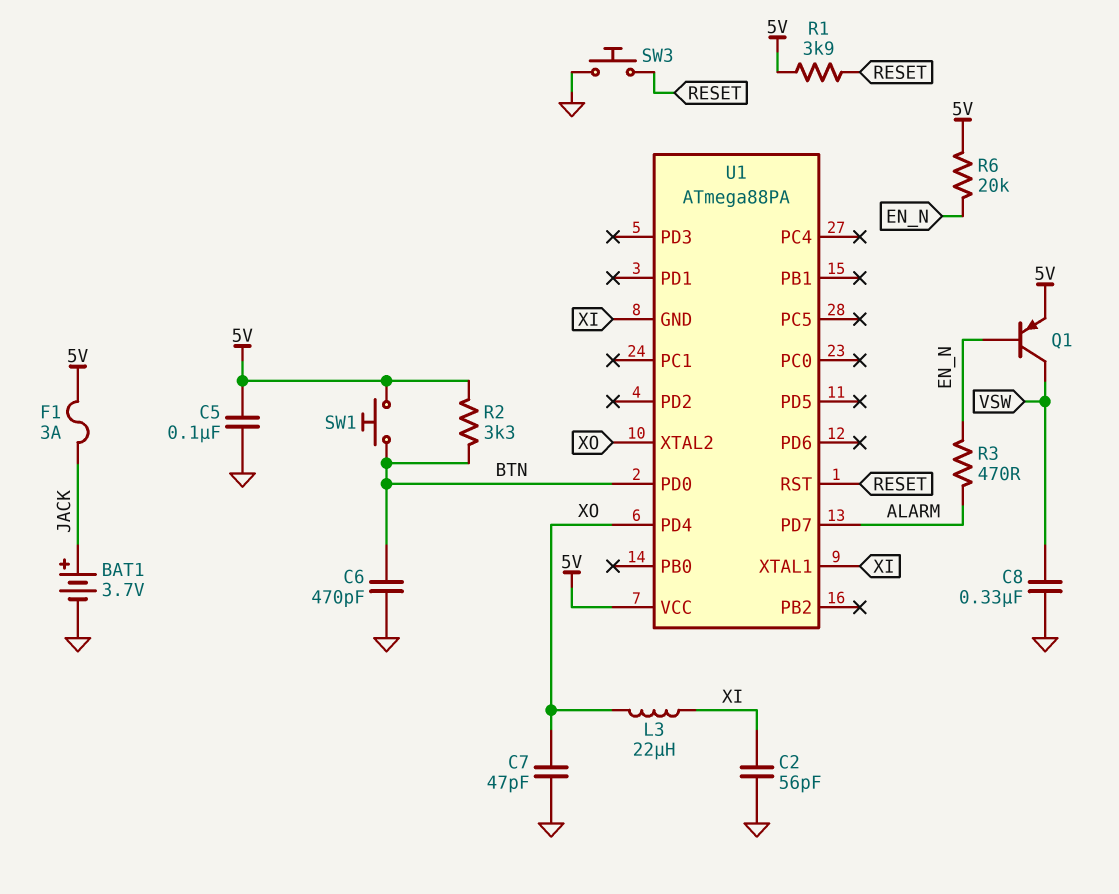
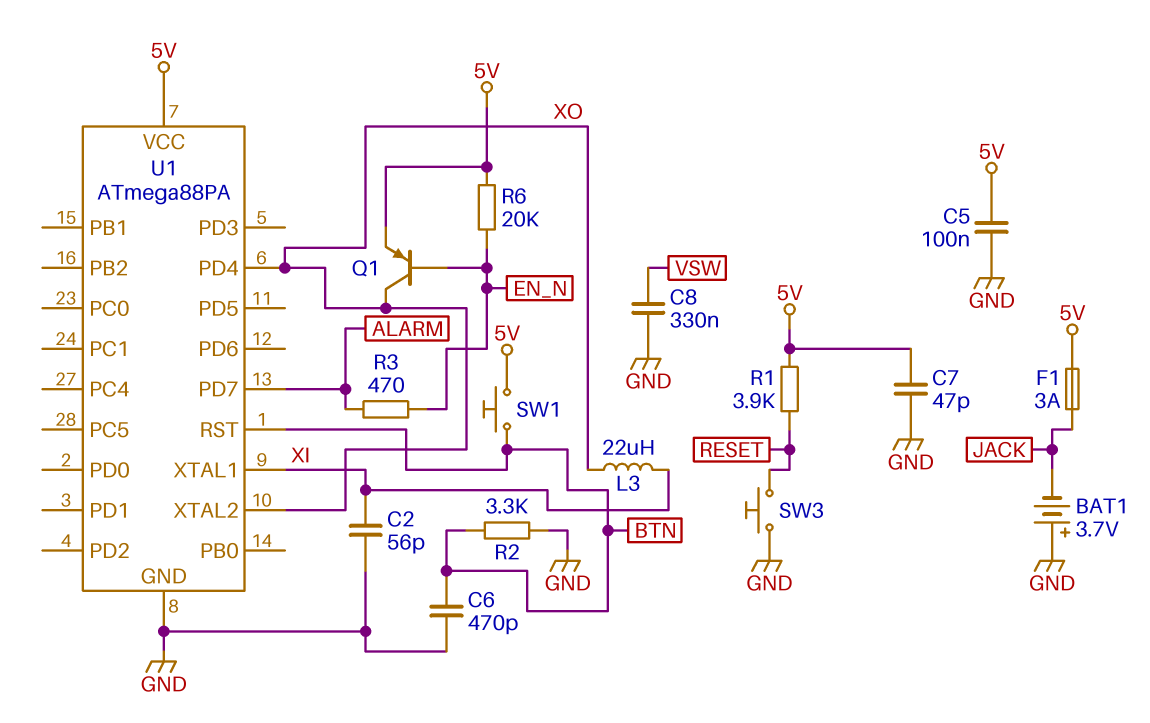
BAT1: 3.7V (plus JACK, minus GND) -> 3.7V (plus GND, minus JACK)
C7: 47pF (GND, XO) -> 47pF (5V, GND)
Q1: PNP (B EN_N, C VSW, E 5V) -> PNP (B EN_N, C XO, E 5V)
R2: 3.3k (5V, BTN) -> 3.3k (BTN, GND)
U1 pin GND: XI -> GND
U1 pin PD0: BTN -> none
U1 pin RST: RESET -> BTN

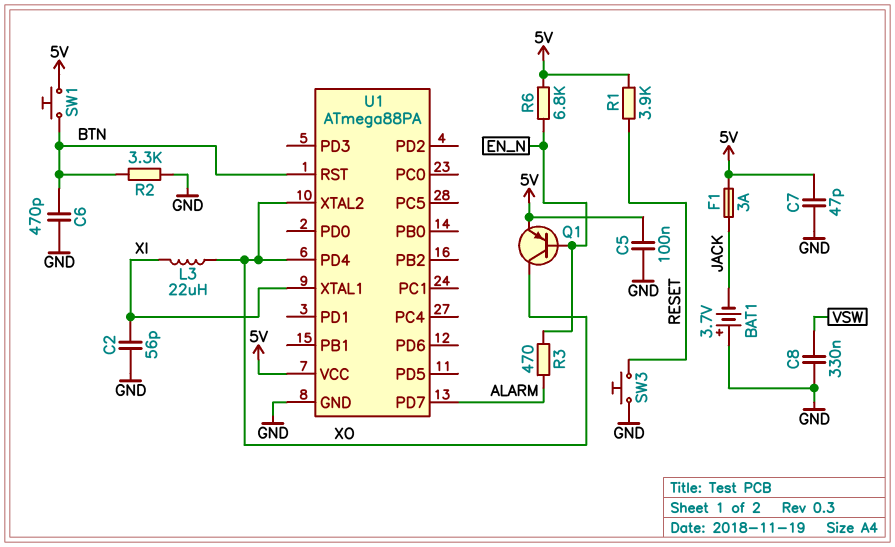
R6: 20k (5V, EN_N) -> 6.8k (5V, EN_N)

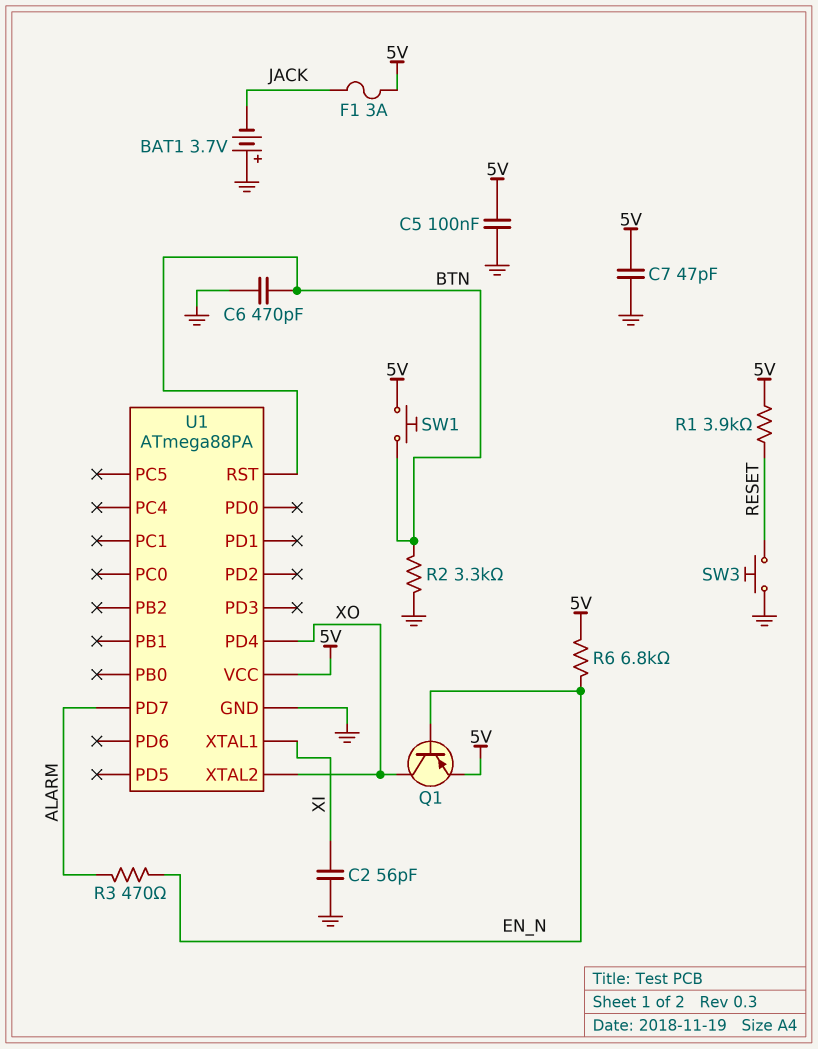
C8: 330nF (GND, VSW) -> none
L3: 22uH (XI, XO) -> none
════
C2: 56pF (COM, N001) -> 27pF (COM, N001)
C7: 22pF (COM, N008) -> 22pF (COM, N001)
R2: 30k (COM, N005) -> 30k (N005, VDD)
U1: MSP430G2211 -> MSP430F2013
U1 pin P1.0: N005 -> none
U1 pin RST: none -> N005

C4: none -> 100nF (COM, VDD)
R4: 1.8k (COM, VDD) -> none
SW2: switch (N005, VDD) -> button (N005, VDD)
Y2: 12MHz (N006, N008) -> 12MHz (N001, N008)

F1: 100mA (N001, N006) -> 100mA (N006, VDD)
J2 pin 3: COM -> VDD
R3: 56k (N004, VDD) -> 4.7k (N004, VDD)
════
# WHAT YOU WILL DO
In the records above, everything from the line with "BAT1: 3.7V (plus" down to the line with "R6: 20k (5V, EN_N) -> 6.8k (5V, EN_N)" must be duplicated exactly, both lines kept. Leave no pictures in.

# ANSWER SPACE
BAT1: 3.7V (plus JACK, minus GND) -> 3.7V (plus GND, minus JACK)
C7: 47pF (GND, XO) -> 47pF (5V, GND)
Q1: PNP (B EN_N, C VSW, E 5V) -> PNP (B EN_N, C XO, E 5V)
R2: 3.3k (5V, BTN) -> 3.3k (BTN, GND)
U1 pin GND: XI -> GND
U1 pin PD0: BTN -> none
U1 pin RST: RESET -> BTN

R6: 20k (5V, EN_N) -> 6.8k (5V, EN_N)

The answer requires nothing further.